◆ **Supplied records**
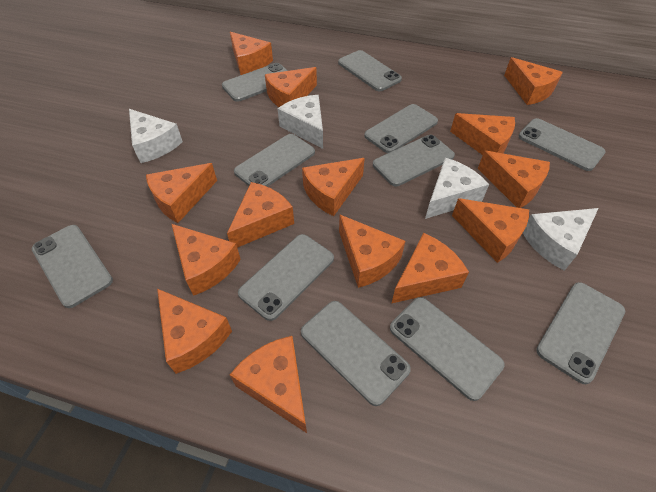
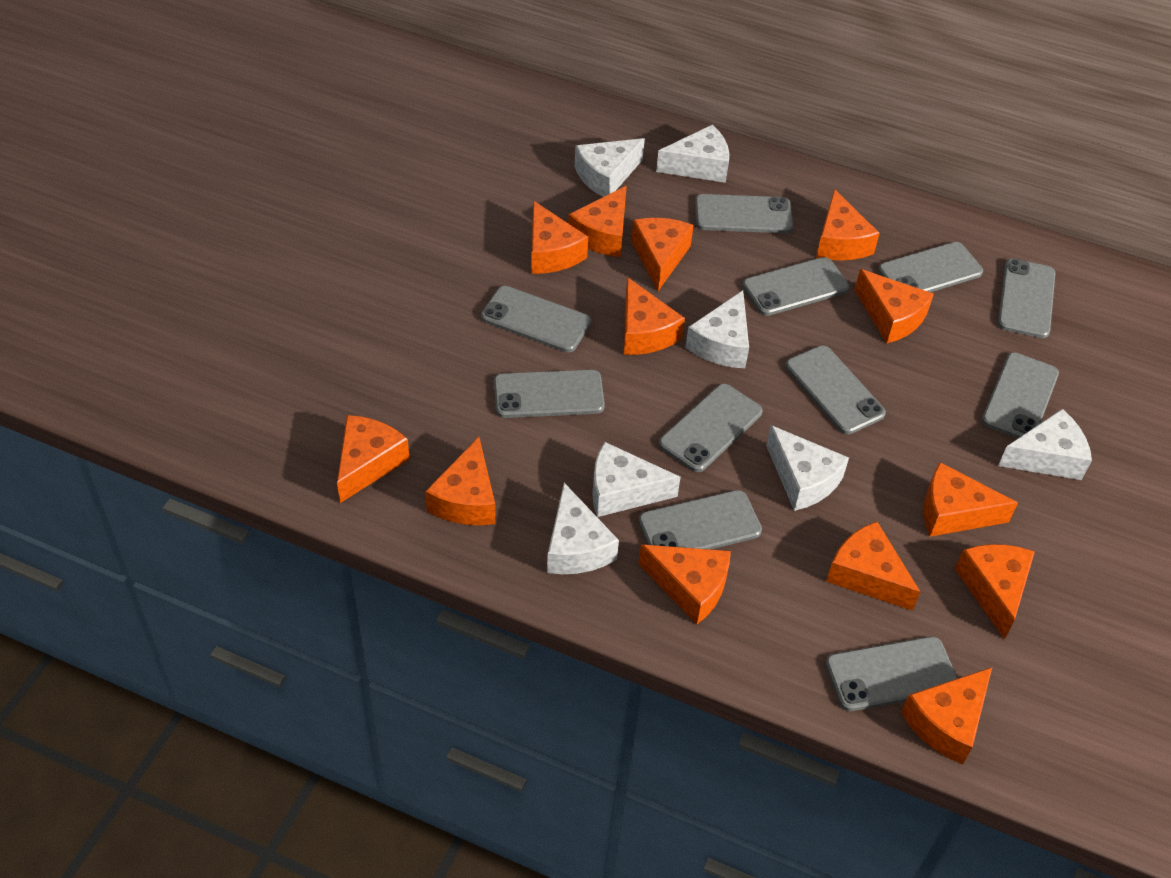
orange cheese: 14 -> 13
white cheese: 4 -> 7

--

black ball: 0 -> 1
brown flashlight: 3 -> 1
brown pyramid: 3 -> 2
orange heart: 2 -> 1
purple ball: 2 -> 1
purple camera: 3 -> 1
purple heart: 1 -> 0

◆ **What to do**
Copy every line of the entries above in which "purple" occurs.

◆ **Answer below**
purple ball: 2 -> 1
purple camera: 3 -> 1
purple heart: 1 -> 0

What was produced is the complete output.